─── Data to examine

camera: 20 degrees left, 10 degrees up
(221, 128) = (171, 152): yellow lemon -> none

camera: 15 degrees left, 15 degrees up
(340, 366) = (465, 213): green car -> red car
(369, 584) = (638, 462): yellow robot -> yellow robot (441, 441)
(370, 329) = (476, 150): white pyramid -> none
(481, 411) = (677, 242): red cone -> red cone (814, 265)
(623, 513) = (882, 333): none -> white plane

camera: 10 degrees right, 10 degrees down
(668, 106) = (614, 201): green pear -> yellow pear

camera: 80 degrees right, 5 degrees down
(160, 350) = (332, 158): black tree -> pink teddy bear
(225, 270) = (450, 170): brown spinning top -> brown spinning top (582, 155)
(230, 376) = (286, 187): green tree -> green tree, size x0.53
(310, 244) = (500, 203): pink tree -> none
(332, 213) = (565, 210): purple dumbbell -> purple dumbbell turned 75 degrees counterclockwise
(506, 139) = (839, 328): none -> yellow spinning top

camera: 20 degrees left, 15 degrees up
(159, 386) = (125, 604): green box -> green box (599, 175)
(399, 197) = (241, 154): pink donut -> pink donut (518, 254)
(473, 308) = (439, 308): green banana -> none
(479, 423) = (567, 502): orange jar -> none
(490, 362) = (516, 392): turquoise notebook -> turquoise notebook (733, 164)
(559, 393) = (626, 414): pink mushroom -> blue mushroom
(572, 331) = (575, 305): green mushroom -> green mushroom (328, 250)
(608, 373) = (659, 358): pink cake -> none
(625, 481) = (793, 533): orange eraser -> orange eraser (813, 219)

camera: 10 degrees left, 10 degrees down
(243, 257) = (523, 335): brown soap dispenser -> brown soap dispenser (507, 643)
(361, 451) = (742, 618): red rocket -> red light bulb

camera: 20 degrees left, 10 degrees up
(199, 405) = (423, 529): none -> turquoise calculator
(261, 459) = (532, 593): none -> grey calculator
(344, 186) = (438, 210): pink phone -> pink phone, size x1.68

──────

• _What the exercise asks_: Once every line of the listing that contains "degrees" has been counted, give the total and nothing else.

• _Response area_: 8